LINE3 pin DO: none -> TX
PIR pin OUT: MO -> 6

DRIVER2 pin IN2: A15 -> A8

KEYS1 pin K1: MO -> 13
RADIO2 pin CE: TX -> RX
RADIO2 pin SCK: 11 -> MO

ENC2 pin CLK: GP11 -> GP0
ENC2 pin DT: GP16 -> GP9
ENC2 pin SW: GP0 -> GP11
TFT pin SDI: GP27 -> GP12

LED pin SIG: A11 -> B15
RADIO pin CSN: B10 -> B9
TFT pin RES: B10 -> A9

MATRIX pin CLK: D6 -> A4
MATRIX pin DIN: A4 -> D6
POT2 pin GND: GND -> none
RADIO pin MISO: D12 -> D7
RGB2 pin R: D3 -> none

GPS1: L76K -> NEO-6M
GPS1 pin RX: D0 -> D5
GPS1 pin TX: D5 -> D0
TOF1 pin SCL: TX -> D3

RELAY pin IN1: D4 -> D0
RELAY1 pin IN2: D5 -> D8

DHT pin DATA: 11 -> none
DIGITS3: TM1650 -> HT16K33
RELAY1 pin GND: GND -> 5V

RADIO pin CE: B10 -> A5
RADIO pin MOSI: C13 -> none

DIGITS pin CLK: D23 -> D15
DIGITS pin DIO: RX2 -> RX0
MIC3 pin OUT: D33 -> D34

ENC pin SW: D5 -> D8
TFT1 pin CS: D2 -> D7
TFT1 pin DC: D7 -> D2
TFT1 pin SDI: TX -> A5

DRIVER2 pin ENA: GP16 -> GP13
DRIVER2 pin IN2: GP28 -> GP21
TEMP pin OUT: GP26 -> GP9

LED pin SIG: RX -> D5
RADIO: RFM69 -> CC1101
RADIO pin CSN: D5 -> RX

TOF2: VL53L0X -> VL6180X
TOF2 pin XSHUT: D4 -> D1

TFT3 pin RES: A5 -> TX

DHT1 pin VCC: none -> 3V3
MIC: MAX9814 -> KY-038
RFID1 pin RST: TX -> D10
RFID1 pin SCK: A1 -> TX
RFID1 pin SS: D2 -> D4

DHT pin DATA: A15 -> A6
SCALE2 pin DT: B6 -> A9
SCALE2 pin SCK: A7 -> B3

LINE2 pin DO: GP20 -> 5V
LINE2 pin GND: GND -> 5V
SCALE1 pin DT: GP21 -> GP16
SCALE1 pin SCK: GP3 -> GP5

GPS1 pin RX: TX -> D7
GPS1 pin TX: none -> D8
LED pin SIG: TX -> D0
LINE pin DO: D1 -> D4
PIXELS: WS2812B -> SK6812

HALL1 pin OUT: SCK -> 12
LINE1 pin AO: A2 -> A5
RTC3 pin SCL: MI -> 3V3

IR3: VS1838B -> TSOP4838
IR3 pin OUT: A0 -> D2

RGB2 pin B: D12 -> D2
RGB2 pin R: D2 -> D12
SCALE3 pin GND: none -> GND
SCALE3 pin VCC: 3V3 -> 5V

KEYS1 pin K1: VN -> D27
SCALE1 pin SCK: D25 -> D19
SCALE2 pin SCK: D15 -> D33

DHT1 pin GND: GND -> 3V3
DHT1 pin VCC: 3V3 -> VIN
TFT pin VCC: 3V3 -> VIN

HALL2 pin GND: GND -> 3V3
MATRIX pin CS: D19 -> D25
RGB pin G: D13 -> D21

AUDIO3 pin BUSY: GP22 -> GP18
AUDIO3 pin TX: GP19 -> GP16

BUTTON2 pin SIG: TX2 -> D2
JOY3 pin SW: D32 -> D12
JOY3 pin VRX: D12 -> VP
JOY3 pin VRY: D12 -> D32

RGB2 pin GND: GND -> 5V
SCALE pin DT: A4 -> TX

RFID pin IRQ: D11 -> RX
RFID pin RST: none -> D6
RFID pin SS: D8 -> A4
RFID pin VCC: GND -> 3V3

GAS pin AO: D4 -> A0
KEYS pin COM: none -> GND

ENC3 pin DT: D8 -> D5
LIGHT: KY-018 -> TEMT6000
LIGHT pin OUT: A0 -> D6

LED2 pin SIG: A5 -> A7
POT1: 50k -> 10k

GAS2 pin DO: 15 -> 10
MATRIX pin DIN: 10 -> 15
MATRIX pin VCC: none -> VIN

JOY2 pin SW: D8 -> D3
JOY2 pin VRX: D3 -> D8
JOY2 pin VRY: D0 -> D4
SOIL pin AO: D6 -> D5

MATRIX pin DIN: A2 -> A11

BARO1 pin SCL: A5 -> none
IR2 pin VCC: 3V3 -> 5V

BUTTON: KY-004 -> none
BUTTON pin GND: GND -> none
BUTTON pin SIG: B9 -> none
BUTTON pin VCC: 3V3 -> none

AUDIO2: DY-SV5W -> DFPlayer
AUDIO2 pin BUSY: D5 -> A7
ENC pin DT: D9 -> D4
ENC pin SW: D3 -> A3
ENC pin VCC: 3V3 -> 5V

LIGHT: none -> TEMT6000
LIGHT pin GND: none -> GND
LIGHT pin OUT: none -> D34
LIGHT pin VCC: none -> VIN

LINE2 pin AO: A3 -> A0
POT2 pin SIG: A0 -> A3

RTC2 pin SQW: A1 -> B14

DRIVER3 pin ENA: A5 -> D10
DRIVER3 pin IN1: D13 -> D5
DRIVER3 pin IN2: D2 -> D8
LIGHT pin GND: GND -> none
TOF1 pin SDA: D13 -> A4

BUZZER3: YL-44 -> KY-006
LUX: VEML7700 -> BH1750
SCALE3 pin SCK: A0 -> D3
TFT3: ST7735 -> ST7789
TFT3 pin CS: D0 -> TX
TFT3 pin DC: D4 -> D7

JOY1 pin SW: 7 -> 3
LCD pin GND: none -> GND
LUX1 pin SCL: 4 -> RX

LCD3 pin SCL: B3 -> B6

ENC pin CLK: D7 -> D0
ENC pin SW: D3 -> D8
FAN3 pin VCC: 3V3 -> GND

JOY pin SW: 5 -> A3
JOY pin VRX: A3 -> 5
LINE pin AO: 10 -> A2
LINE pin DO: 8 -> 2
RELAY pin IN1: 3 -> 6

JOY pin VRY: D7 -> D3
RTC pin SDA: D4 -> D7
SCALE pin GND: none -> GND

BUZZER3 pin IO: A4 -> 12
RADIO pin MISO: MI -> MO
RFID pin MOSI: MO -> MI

════════════════

**Work instructions:** Starting with the first line of the listing above, copy each line exactly until you have copied the line containing "RFID1 pin RST: TX -> D10". Stop there.

**Answer box:**
LINE3 pin DO: none -> TX
PIR pin OUT: MO -> 6

DRIVER2 pin IN2: A15 -> A8

KEYS1 pin K1: MO -> 13
RADIO2 pin CE: TX -> RX
RADIO2 pin SCK: 11 -> MO

ENC2 pin CLK: GP11 -> GP0
ENC2 pin DT: GP16 -> GP9
ENC2 pin SW: GP0 -> GP11
TFT pin SDI: GP27 -> GP12

LED pin SIG: A11 -> B15
RADIO pin CSN: B10 -> B9
TFT pin RES: B10 -> A9

MATRIX pin CLK: D6 -> A4
MATRIX pin DIN: A4 -> D6
POT2 pin GND: GND -> none
RADIO pin MISO: D12 -> D7
RGB2 pin R: D3 -> none

GPS1: L76K -> NEO-6M
GPS1 pin RX: D0 -> D5
GPS1 pin TX: D5 -> D0
TOF1 pin SCL: TX -> D3

RELAY pin IN1: D4 -> D0
RELAY1 pin IN2: D5 -> D8

DHT pin DATA: 11 -> none
DIGITS3: TM1650 -> HT16K33
RELAY1 pin GND: GND -> 5V

RADIO pin CE: B10 -> A5
RADIO pin MOSI: C13 -> none

DIGITS pin CLK: D23 -> D15
DIGITS pin DIO: RX2 -> RX0
MIC3 pin OUT: D33 -> D34

ENC pin SW: D5 -> D8
TFT1 pin CS: D2 -> D7
TFT1 pin DC: D7 -> D2
TFT1 pin SDI: TX -> A5

DRIVER2 pin ENA: GP16 -> GP13
DRIVER2 pin IN2: GP28 -> GP21
TEMP pin OUT: GP26 -> GP9

LED pin SIG: RX -> D5
RADIO: RFM69 -> CC1101
RADIO pin CSN: D5 -> RX

TOF2: VL53L0X -> VL6180X
TOF2 pin XSHUT: D4 -> D1

TFT3 pin RES: A5 -> TX

DHT1 pin VCC: none -> 3V3
MIC: MAX9814 -> KY-038
RFID1 pin RST: TX -> D10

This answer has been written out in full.